**Directions:** Copy out each line of the data that holds the string "grey".

**Provided data:**
++++
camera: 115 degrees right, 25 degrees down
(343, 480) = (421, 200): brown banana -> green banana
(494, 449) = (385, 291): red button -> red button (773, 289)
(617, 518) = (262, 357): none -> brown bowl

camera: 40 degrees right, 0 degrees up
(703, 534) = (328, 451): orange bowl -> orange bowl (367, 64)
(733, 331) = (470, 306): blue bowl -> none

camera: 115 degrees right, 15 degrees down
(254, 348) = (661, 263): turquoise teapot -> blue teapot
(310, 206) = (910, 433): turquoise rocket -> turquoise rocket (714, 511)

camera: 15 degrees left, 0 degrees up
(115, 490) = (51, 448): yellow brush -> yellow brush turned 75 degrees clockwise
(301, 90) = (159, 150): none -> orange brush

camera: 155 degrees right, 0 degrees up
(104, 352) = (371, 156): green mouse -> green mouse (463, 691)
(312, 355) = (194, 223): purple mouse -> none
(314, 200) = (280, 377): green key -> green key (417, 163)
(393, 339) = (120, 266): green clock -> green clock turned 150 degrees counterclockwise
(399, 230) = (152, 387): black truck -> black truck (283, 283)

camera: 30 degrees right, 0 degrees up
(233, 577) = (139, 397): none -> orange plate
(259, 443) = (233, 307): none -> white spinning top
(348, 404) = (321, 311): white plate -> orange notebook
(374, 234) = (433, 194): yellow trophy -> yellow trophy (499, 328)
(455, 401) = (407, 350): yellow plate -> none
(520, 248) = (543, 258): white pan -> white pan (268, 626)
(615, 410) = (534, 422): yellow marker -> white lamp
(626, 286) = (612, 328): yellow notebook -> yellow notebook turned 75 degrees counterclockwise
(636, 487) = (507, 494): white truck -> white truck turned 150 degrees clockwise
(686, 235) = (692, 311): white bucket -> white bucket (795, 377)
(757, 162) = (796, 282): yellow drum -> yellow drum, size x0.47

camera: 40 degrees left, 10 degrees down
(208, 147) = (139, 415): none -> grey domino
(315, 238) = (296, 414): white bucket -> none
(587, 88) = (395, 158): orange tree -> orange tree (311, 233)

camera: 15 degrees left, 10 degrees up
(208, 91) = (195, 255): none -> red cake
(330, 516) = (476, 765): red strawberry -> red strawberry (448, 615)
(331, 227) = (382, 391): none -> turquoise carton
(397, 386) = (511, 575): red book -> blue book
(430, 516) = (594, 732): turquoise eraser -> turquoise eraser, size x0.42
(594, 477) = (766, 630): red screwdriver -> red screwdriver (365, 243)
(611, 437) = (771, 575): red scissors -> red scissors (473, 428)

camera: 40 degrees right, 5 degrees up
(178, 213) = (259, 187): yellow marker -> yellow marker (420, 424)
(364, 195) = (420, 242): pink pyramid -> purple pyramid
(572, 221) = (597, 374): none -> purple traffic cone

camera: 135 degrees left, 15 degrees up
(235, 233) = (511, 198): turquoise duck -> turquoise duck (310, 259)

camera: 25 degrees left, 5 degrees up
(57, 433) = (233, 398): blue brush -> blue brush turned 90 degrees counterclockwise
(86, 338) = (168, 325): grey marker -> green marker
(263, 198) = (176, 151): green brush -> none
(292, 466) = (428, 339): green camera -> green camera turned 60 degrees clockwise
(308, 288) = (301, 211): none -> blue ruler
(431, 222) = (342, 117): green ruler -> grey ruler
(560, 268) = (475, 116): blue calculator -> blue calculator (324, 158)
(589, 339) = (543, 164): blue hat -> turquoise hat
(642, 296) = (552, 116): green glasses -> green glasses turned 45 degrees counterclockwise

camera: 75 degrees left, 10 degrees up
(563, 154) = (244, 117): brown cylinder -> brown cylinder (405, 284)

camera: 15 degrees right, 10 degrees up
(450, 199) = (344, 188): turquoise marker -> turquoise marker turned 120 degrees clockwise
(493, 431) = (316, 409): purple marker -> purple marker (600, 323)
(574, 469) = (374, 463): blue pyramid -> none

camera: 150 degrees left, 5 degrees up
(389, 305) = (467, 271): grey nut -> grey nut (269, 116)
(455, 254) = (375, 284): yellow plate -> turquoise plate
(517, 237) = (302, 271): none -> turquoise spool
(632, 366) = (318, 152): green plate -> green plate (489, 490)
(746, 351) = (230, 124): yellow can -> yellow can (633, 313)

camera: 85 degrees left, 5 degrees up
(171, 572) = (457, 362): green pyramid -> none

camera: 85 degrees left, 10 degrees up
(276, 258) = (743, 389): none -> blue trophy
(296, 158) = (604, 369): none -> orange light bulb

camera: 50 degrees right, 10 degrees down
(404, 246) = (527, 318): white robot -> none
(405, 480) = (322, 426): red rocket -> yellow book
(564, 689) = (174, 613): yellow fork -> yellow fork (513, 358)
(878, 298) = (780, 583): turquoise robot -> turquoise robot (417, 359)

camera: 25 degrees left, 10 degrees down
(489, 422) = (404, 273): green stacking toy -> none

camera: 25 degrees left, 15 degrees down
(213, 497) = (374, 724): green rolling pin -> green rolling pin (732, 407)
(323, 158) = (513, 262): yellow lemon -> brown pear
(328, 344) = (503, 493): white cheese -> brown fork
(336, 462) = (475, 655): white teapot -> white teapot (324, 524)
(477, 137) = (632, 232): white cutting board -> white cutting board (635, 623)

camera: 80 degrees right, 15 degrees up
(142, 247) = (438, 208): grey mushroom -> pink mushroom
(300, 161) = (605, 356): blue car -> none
++++
**Exercise output:**
(208, 147) = (139, 415): none -> grey domino
(86, 338) = (168, 325): grey marker -> green marker
(431, 222) = (342, 117): green ruler -> grey ruler
(389, 305) = (467, 271): grey nut -> grey nut (269, 116)
(142, 247) = (438, 208): grey mushroom -> pink mushroom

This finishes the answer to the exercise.